● DATASET CONTENT

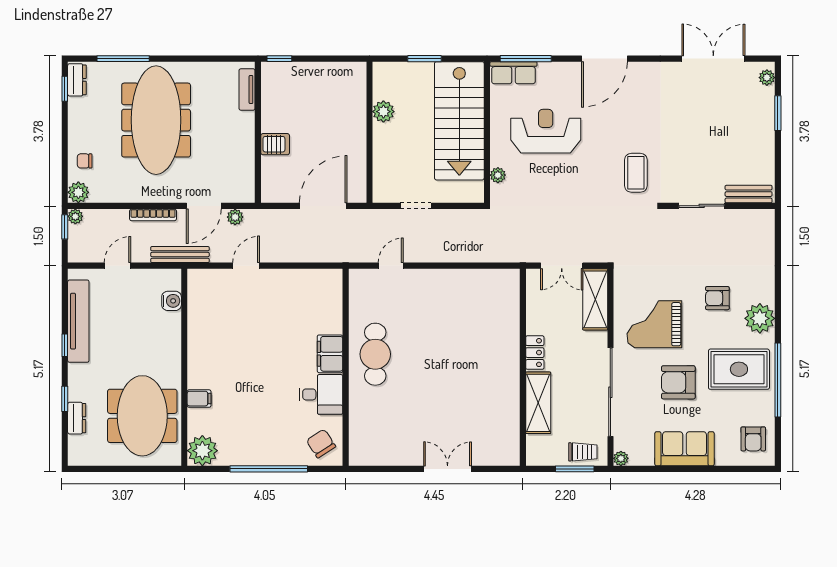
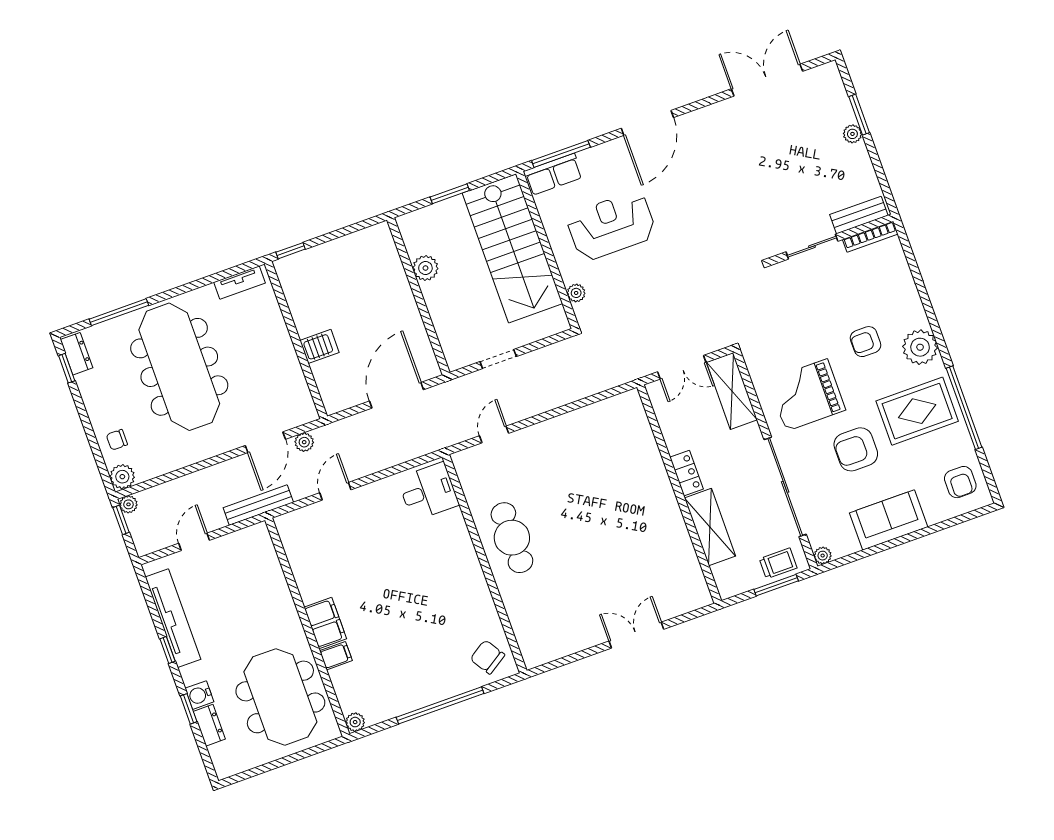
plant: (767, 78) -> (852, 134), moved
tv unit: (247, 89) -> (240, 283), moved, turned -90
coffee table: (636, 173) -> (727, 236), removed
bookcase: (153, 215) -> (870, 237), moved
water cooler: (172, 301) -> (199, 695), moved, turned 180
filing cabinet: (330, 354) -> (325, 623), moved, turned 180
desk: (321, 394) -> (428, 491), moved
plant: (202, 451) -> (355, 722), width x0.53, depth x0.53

● PROBLEM STATEMENT
Select every line of the records holding the string "plant".

● ANSWER FOR THE TASK
plant: (767, 78) -> (852, 134), moved
plant: (202, 451) -> (355, 722), width x0.53, depth x0.53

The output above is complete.